# ACTION ITEM
Restate the data word for word and leave the images out.

--- INFORMATION PROVIDED ---

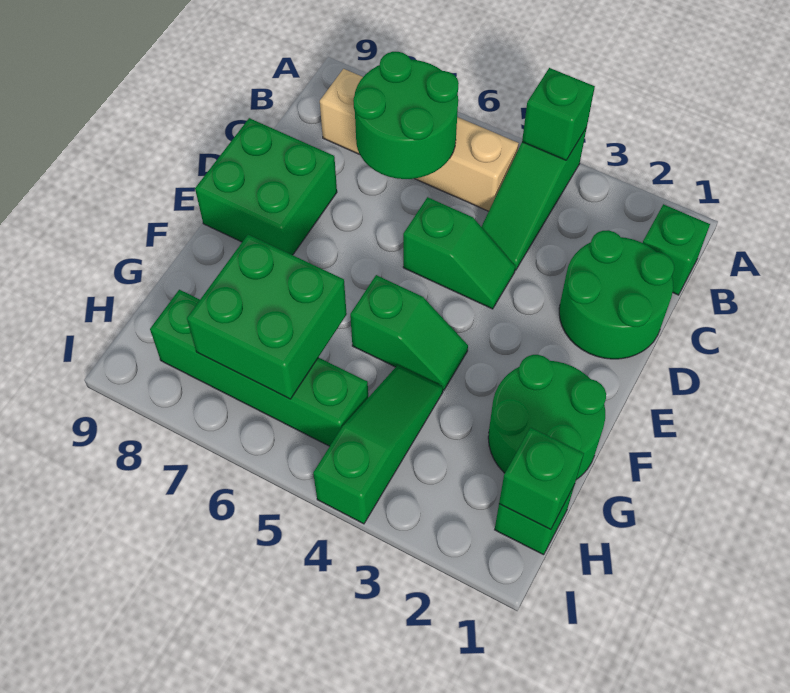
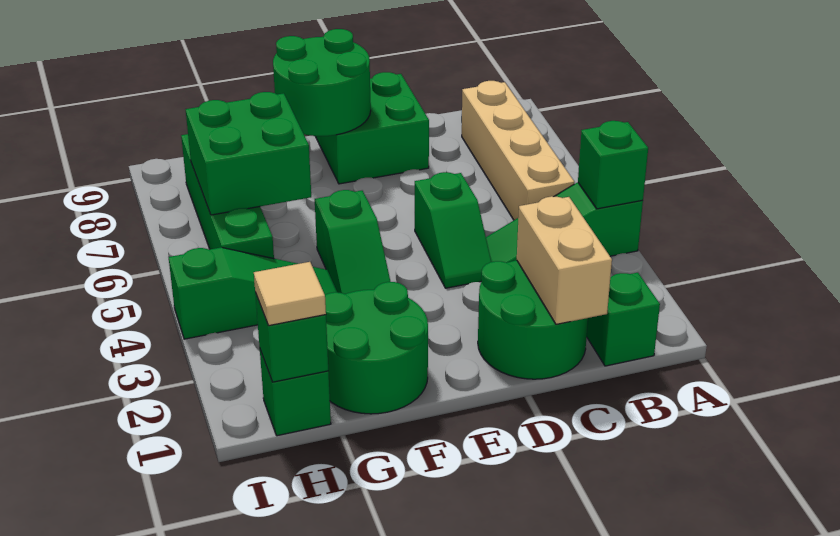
green round brick B6:C7 level 2 -> green round brick E8:F9 level 2
none -> tan brick C1:C2 level 2
none -> tan tile H1 level 3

---

# ANSWER BOX
green round brick B6:C7 level 2 -> green round brick E8:F9 level 2
none -> tan brick C1:C2 level 2
none -> tan tile H1 level 3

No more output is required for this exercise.